| TASK DETAILS |
Could you set down exactly the lines in the records below between the line holding "purple circle: (58, 162) -> (89, 173), moved" and the line holding "blue cross: (117, 198)", inclusive?

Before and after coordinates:
····················
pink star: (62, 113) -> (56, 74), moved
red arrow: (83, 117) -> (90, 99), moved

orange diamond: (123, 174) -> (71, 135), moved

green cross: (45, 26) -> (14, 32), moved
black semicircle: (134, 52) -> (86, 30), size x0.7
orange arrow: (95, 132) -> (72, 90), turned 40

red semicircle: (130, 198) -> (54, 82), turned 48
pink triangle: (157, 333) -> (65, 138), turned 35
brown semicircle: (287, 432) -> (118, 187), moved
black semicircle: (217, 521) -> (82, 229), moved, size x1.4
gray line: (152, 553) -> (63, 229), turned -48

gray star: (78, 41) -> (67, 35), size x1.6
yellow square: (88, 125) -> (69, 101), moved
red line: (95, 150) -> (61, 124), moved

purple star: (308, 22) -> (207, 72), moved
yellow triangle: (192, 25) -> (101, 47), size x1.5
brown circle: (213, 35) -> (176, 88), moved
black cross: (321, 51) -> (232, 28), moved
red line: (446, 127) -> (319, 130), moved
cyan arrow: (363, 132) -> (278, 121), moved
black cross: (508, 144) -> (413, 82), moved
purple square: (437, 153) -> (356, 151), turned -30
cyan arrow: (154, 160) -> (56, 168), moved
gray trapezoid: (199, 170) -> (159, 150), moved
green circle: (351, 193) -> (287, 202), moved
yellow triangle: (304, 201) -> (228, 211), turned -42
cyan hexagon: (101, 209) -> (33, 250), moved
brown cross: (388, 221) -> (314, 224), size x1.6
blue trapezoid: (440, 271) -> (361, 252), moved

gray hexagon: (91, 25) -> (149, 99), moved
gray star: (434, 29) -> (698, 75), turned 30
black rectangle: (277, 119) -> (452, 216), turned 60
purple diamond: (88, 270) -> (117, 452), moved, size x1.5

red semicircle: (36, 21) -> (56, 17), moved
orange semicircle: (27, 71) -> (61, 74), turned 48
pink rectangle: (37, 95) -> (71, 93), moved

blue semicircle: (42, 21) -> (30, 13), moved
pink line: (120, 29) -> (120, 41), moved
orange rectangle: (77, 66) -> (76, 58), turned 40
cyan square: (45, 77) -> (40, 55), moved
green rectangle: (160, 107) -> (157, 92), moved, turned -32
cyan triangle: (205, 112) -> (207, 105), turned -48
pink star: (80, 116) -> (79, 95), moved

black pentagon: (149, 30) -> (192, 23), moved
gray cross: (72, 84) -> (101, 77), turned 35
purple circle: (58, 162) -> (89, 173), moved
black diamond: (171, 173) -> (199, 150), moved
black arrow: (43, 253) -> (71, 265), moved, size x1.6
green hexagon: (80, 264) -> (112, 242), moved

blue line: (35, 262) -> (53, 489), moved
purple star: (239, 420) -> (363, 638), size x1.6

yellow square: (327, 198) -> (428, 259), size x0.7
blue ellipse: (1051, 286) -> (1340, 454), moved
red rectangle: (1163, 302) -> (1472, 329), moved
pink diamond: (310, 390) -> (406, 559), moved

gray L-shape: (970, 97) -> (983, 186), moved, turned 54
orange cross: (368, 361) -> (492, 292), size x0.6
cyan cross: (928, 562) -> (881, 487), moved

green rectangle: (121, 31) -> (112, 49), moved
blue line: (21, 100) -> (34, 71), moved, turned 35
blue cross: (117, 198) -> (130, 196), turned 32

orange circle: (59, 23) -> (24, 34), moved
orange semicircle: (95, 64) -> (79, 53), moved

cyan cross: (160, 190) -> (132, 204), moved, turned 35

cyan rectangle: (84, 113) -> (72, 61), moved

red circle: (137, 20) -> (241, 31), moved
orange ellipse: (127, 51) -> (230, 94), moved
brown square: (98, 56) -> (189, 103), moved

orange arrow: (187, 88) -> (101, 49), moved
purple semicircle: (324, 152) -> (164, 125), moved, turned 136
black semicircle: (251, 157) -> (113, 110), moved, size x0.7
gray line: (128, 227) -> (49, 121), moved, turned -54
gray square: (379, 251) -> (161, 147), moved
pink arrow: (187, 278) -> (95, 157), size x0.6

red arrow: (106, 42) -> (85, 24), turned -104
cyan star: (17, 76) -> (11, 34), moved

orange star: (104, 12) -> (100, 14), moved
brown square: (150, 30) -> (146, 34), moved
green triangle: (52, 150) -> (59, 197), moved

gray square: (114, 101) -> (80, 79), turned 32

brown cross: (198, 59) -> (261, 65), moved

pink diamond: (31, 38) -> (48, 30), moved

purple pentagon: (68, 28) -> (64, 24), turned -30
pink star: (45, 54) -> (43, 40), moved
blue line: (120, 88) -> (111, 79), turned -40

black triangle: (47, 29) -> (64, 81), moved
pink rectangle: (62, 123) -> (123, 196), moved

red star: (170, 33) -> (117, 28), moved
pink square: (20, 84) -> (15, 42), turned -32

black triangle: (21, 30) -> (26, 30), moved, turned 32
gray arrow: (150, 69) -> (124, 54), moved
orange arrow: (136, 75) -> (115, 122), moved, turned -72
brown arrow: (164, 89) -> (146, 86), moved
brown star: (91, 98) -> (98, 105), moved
····················
| ANSWER SPACE |
purple circle: (58, 162) -> (89, 173), moved
black diamond: (171, 173) -> (199, 150), moved
black arrow: (43, 253) -> (71, 265), moved, size x1.6
green hexagon: (80, 264) -> (112, 242), moved

blue line: (35, 262) -> (53, 489), moved
purple star: (239, 420) -> (363, 638), size x1.6

yellow square: (327, 198) -> (428, 259), size x0.7
blue ellipse: (1051, 286) -> (1340, 454), moved
red rectangle: (1163, 302) -> (1472, 329), moved
pink diamond: (310, 390) -> (406, 559), moved

gray L-shape: (970, 97) -> (983, 186), moved, turned 54
orange cross: (368, 361) -> (492, 292), size x0.6
cyan cross: (928, 562) -> (881, 487), moved

green rectangle: (121, 31) -> (112, 49), moved
blue line: (21, 100) -> (34, 71), moved, turned 35
blue cross: (117, 198) -> (130, 196), turned 32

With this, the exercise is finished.